▶ **What is required**: In your transcription, keep every record exact and leave out the pictures.
START Records to use
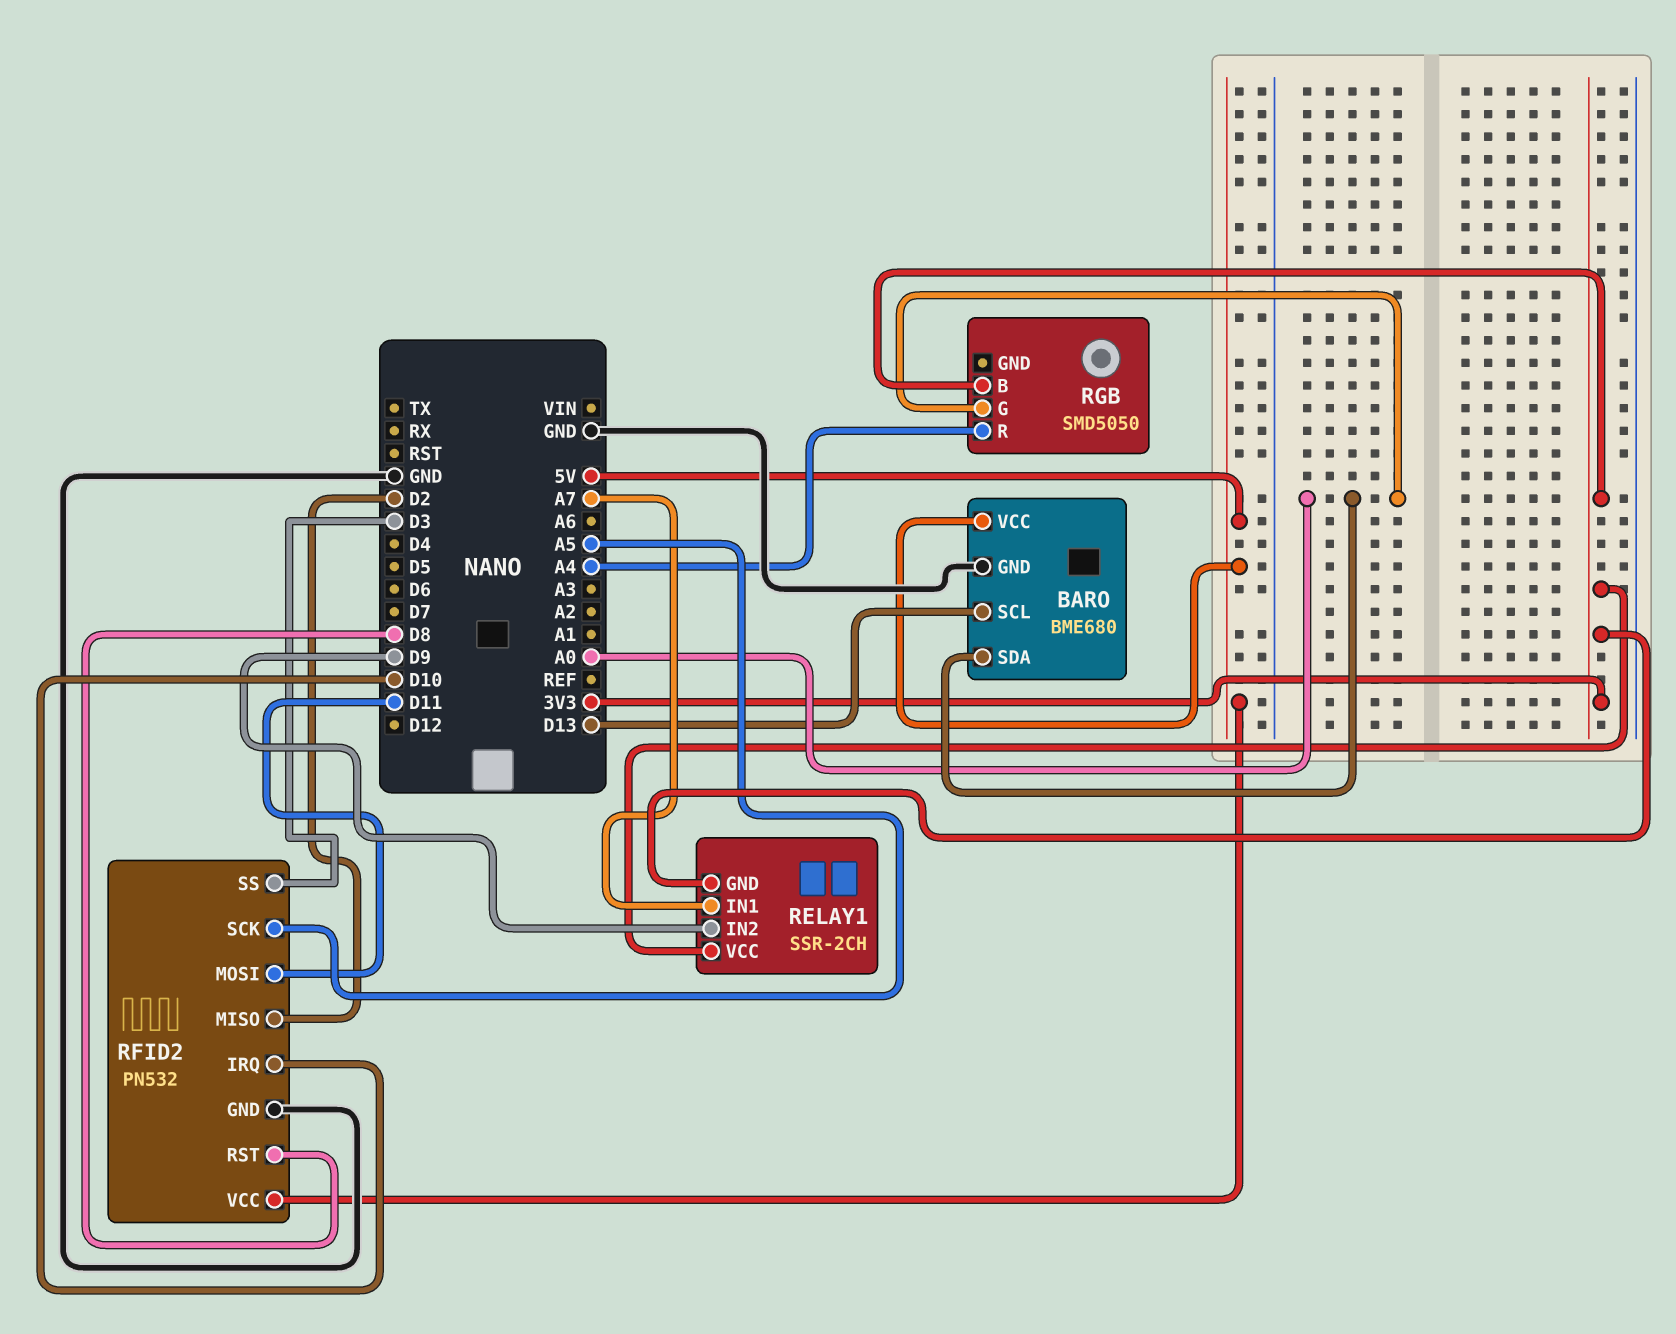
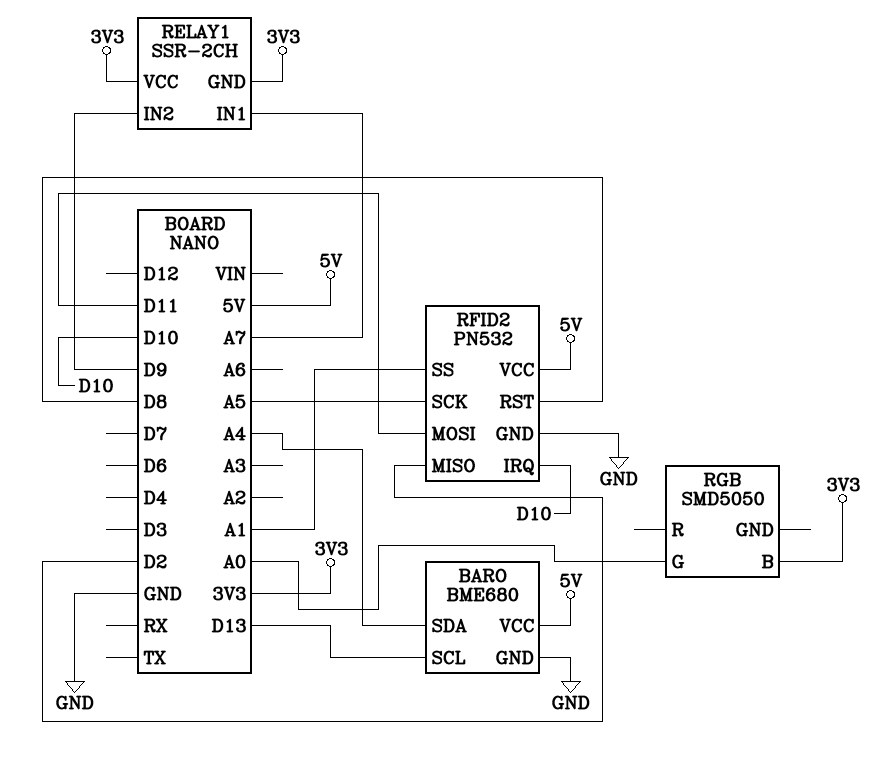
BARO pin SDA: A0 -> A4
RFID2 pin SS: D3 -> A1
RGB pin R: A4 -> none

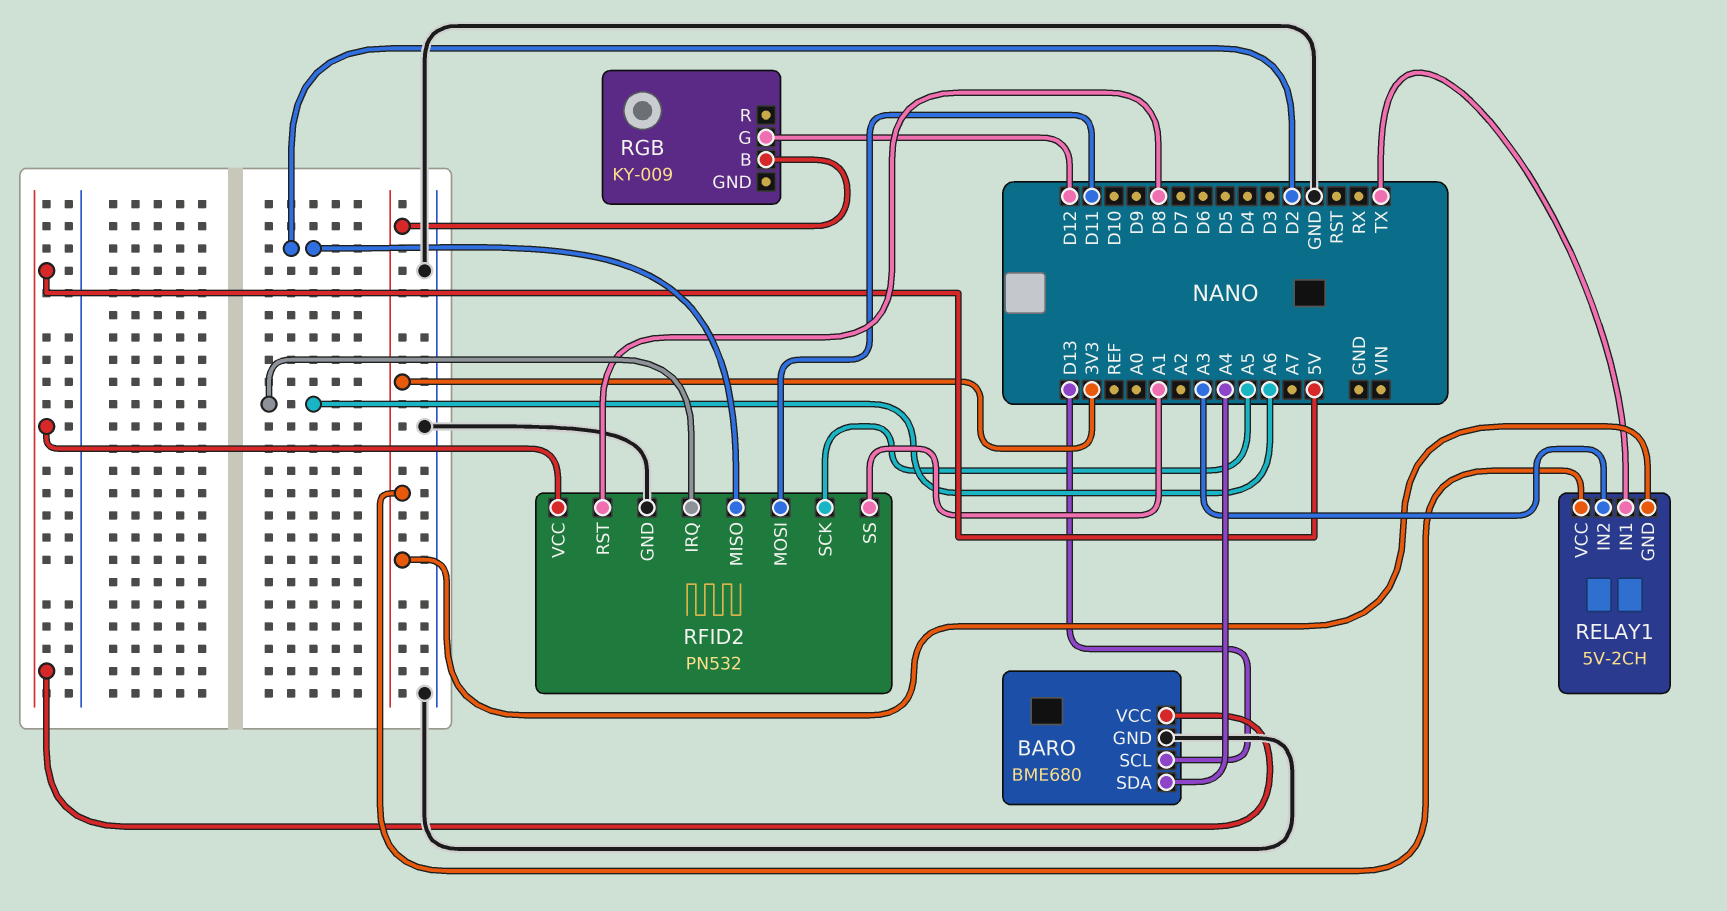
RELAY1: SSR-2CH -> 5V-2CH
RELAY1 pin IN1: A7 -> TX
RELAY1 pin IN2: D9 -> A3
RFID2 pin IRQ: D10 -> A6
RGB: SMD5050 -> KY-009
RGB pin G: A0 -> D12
END Records to use
▶ **Exercise output**:
BARO pin SDA: A0 -> A4
RFID2 pin SS: D3 -> A1
RGB pin R: A4 -> none

RELAY1: SSR-2CH -> 5V-2CH
RELAY1 pin IN1: A7 -> TX
RELAY1 pin IN2: D9 -> A3
RFID2 pin IRQ: D10 -> A6
RGB: SMD5050 -> KY-009
RGB pin G: A0 -> D12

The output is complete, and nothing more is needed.